__Exercise objective__: One range is to be output from the listing below, exactly as written: the line with "camera: 35 degrees right, 5 degrees down" to the line with "(646, 391) = (348, 446): white", both kept.

+ + +

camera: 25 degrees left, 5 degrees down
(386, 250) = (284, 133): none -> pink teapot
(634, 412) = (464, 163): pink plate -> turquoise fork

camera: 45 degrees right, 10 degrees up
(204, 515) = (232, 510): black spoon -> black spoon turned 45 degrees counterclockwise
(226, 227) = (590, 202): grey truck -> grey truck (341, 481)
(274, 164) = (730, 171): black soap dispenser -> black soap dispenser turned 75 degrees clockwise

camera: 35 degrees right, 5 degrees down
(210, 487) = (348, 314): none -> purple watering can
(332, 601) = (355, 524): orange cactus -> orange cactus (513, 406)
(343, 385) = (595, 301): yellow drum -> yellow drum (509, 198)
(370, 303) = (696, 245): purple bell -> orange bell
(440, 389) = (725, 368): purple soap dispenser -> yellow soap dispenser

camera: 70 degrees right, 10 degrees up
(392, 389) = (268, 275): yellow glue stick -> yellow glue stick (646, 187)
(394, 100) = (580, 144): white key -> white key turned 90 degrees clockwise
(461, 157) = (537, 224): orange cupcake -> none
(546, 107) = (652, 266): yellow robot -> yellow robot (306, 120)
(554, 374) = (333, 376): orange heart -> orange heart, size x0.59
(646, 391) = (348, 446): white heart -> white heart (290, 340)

+ + +

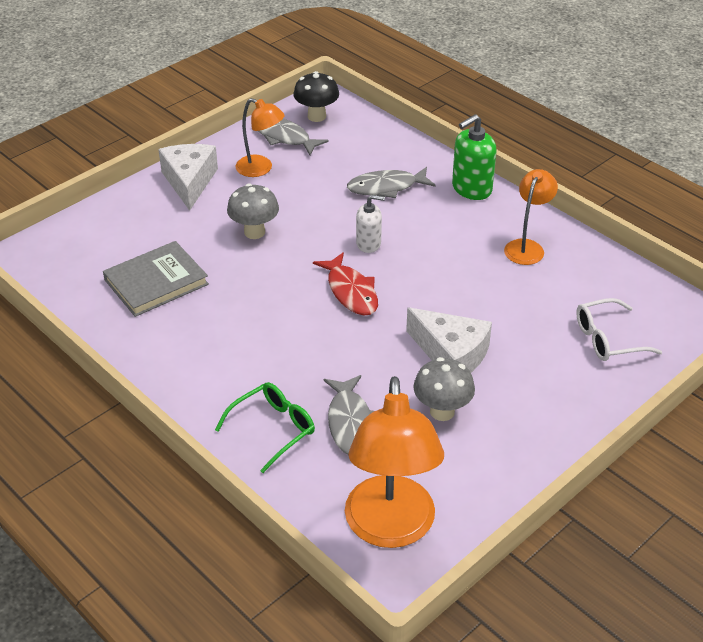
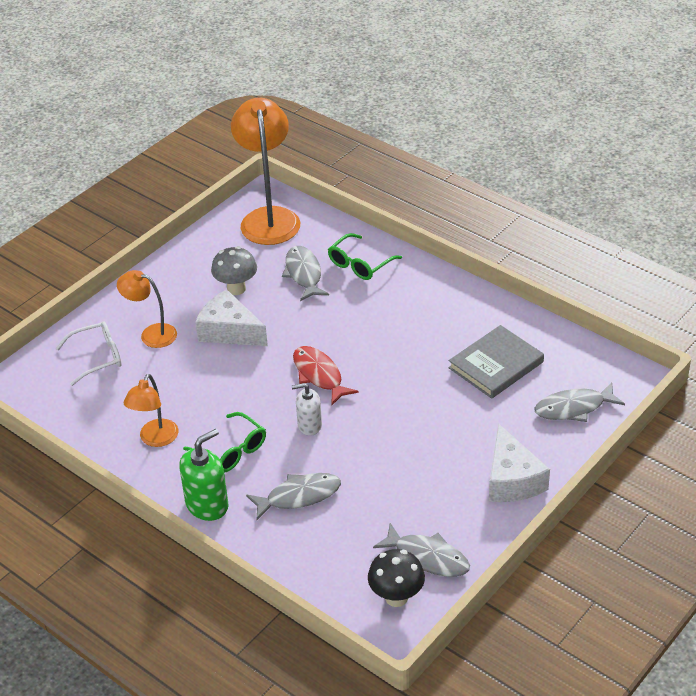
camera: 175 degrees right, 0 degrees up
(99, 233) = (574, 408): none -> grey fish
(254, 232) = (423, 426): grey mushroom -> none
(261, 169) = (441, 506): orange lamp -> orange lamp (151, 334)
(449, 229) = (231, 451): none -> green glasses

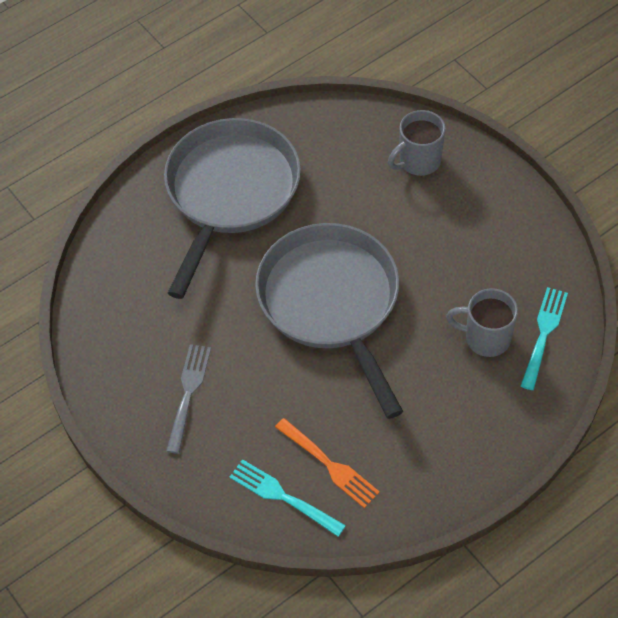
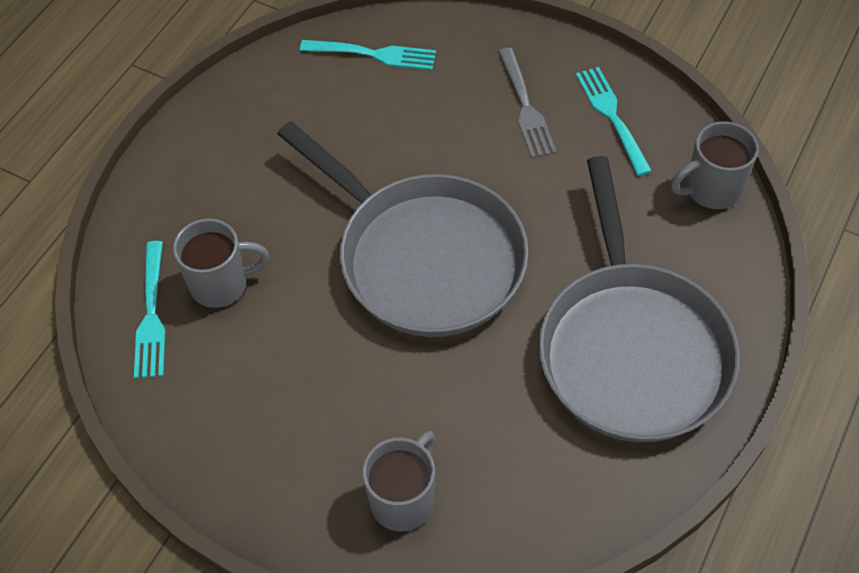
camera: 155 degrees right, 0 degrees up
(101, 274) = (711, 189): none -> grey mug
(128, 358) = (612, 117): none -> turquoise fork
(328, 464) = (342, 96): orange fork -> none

+ + +

__Solution to this problem__:
camera: 35 degrees right, 5 degrees down
(210, 487) = (348, 314): none -> purple watering can
(332, 601) = (355, 524): orange cactus -> orange cactus (513, 406)
(343, 385) = (595, 301): yellow drum -> yellow drum (509, 198)
(370, 303) = (696, 245): purple bell -> orange bell
(440, 389) = (725, 368): purple soap dispenser -> yellow soap dispenser

camera: 70 degrees right, 10 degrees up
(392, 389) = (268, 275): yellow glue stick -> yellow glue stick (646, 187)
(394, 100) = (580, 144): white key -> white key turned 90 degrees clockwise
(461, 157) = (537, 224): orange cupcake -> none
(546, 107) = (652, 266): yellow robot -> yellow robot (306, 120)
(554, 374) = (333, 376): orange heart -> orange heart, size x0.59
(646, 391) = (348, 446): white heart -> white heart (290, 340)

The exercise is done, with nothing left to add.